What is required: Entries follow. Give back exactly the lines starting at the one containing "none -> pink round brick I2 level 1" and ending at the one containing "none -> purple brick B8 level 3", and no other lines.
*** Opening Provided entries ***
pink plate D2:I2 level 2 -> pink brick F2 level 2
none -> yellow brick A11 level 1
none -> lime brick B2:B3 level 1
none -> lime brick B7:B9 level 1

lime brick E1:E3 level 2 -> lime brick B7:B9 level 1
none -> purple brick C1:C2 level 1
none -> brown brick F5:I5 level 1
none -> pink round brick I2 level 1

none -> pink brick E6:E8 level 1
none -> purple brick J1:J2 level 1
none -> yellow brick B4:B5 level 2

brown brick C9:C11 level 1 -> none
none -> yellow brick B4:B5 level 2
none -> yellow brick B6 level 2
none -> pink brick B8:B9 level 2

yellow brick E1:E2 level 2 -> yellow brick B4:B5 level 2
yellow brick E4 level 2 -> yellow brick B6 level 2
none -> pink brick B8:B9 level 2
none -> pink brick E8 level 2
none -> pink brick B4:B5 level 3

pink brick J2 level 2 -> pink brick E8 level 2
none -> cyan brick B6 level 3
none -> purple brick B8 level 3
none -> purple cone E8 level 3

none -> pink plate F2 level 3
*** Closing Provided entries ***
Task result:
none -> pink round brick I2 level 1

none -> pink brick E6:E8 level 1
none -> purple brick J1:J2 level 1
none -> yellow brick B4:B5 level 2

brown brick C9:C11 level 1 -> none
none -> yellow brick B4:B5 level 2
none -> yellow brick B6 level 2
none -> pink brick B8:B9 level 2

yellow brick E1:E2 level 2 -> yellow brick B4:B5 level 2
yellow brick E4 level 2 -> yellow brick B6 level 2
none -> pink brick B8:B9 level 2
none -> pink brick E8 level 2
none -> pink brick B4:B5 level 3

pink brick J2 level 2 -> pink brick E8 level 2
none -> cyan brick B6 level 3
none -> purple brick B8 level 3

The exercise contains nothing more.